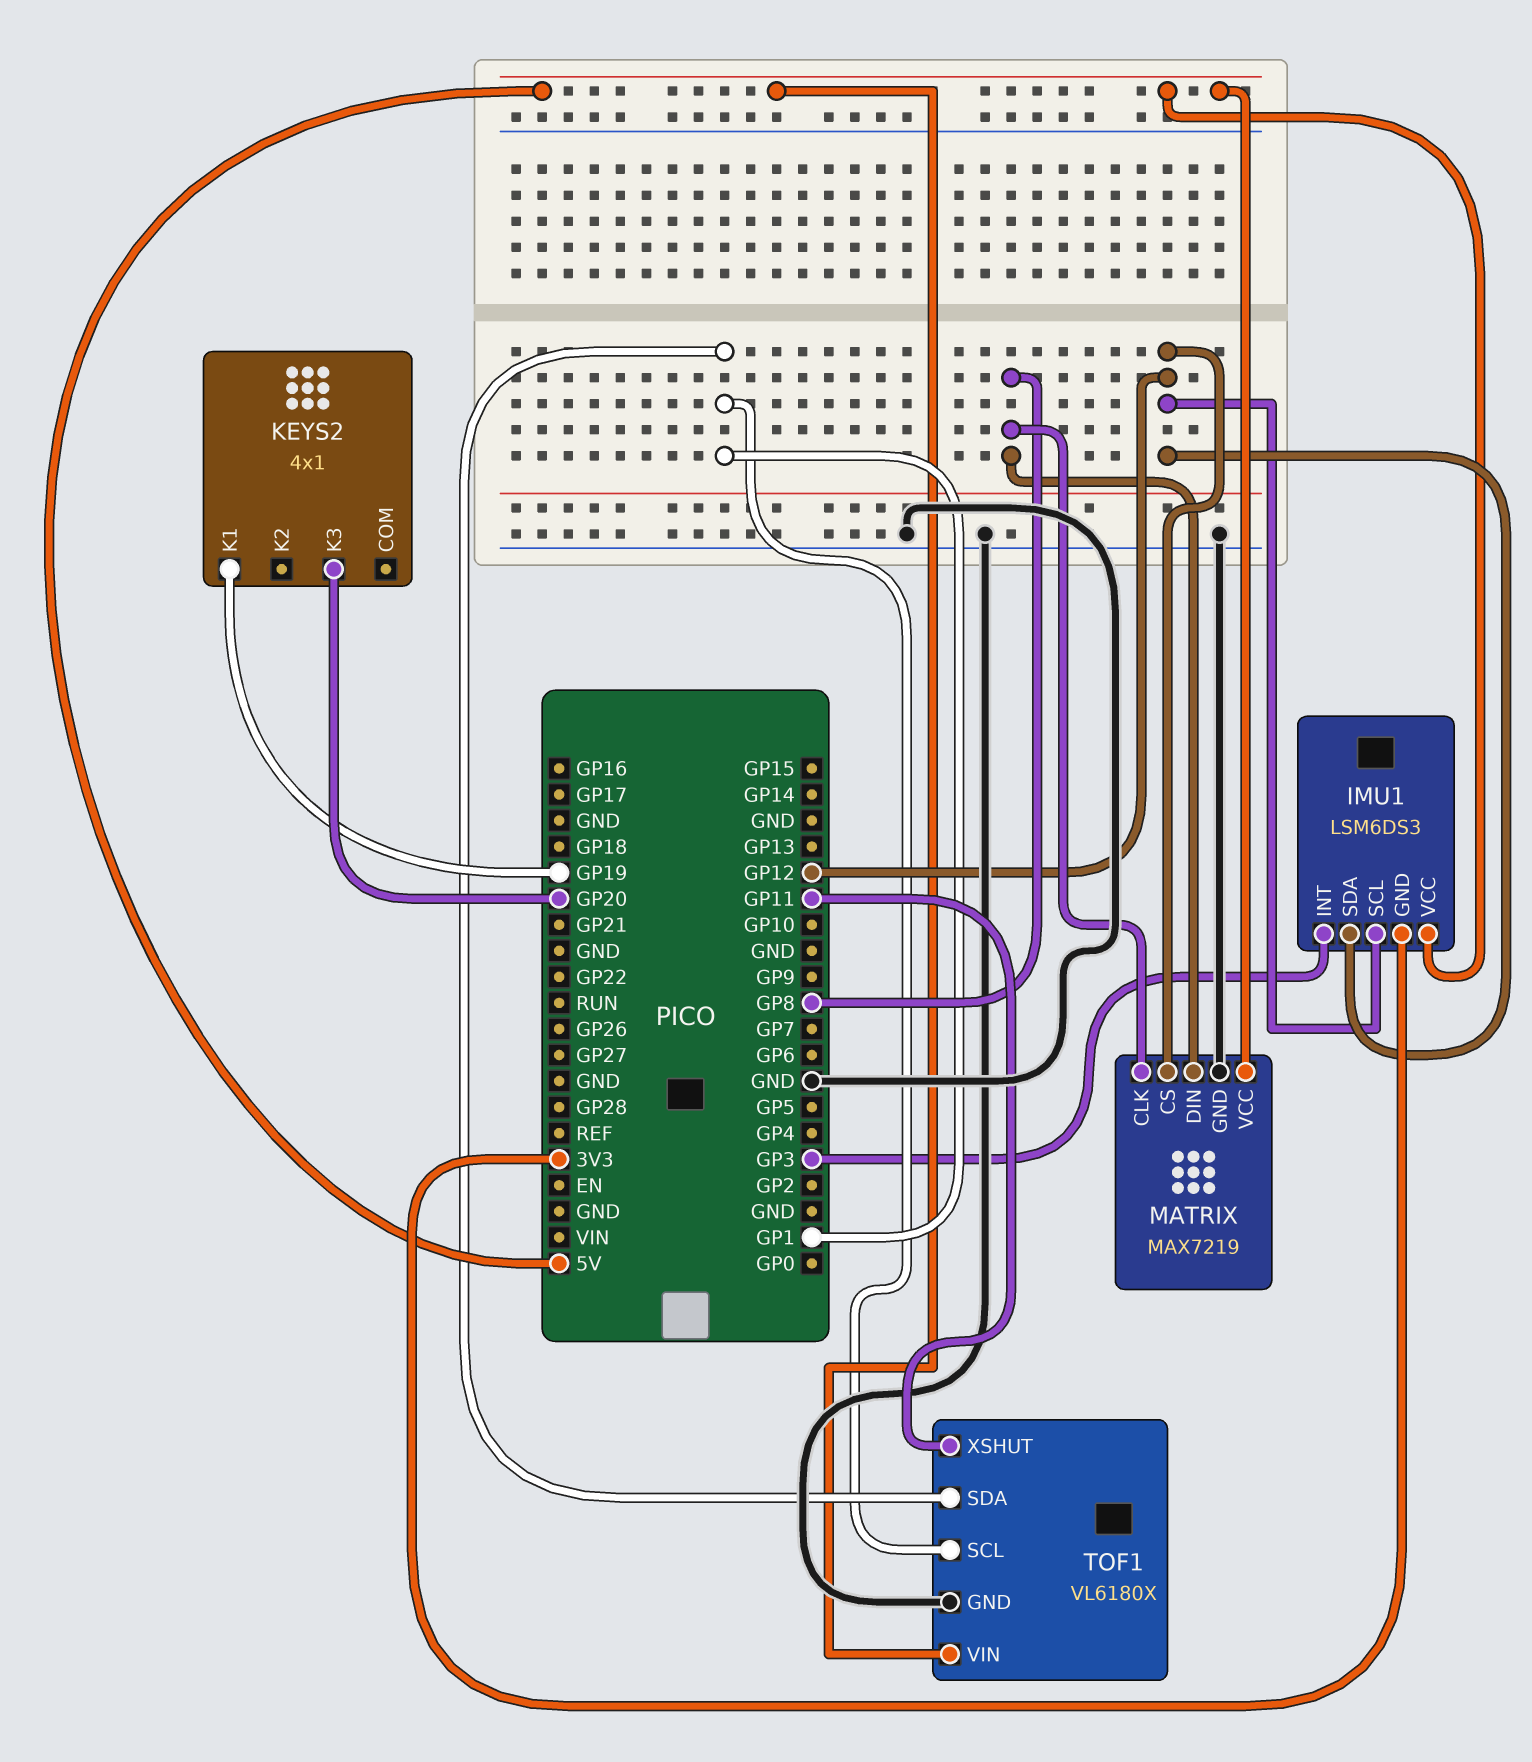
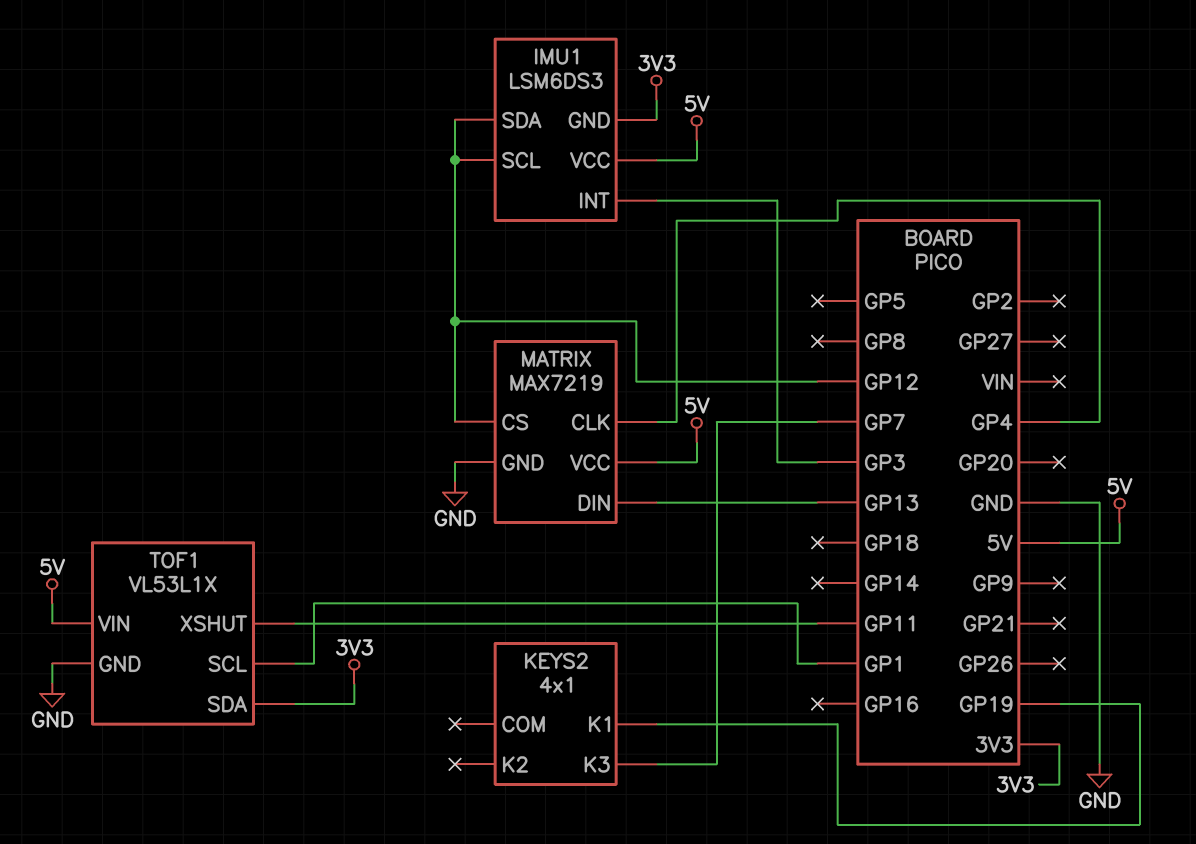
KEYS2 pin K3: GP20 -> GP7
MATRIX pin CLK: GP8 -> GP4
MATRIX pin DIN: GP8 -> GP13
TOF1: VL6180X -> VL53L1X
TOF1 pin SDA: GP1 -> 3V3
........
__What you are asked to do__. Gather from the entries above all lines that include the string "MATRIX".

__Response box__.
MATRIX pin CLK: GP8 -> GP4
MATRIX pin DIN: GP8 -> GP13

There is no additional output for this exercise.